Dati del dataset
━━━━━━━━━━

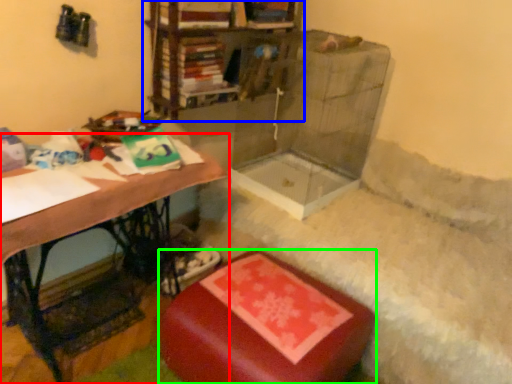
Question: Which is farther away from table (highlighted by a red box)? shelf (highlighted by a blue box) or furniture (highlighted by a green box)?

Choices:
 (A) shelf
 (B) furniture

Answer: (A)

━━━━━━━━━━

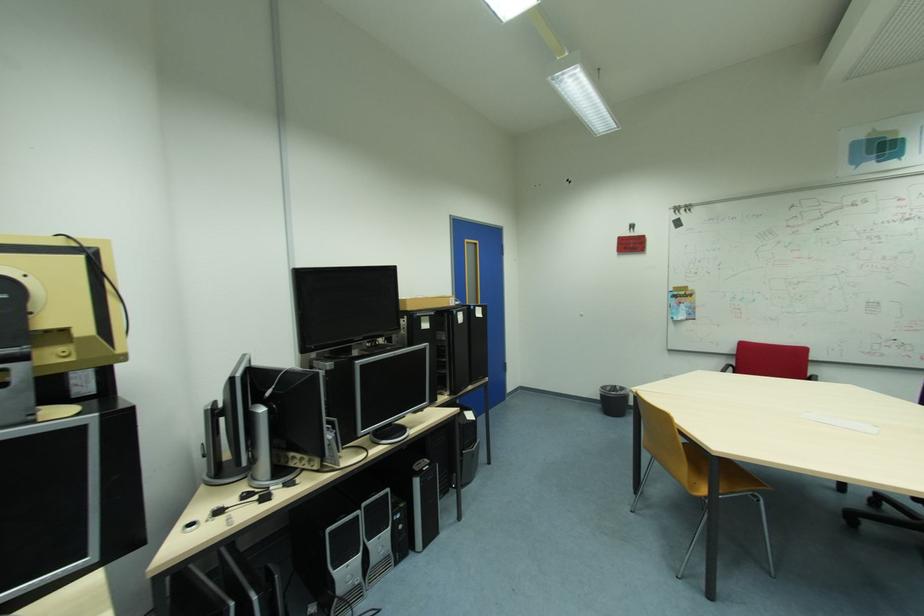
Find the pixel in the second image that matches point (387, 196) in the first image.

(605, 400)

━━━━━━━━━━

Consegna
Ricopia tali e quali le righe dei dati comprese tra quella che contiene "Question: Which is" e quella che contiene "(B) furniture", estremi inclusi.

Risultato finale
Question: Which is farther away from table (highlighted by a red box)? shelf (highlighted by a blue box) or furniture (highlighted by a green box)?

Choices:
 (A) shelf
 (B) furniture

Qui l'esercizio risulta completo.